ACTION ITEM: Go to the line below containing "red wallet [218,186,273,224]" and print exactly from there through the line containing "black headphones [436,136,515,192]", both included. Print nothing else.
### MATERIAL TO PROCESS ###
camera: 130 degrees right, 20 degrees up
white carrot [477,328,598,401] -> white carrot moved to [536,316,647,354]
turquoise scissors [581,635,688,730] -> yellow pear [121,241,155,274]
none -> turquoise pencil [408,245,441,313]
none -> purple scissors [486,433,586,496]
###
### MATERIAL TO PROCESS ###
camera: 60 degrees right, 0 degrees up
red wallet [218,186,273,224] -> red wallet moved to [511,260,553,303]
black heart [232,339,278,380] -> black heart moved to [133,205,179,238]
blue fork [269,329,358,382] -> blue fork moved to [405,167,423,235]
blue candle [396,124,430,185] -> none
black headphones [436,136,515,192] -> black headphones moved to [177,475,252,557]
###
WRITTEN ANSWER:
red wallet [218,186,273,224] -> red wallet moved to [511,260,553,303]
black heart [232,339,278,380] -> black heart moved to [133,205,179,238]
blue fork [269,329,358,382] -> blue fork moved to [405,167,423,235]
blue candle [396,124,430,185] -> none
black headphones [436,136,515,192] -> black headphones moved to [177,475,252,557]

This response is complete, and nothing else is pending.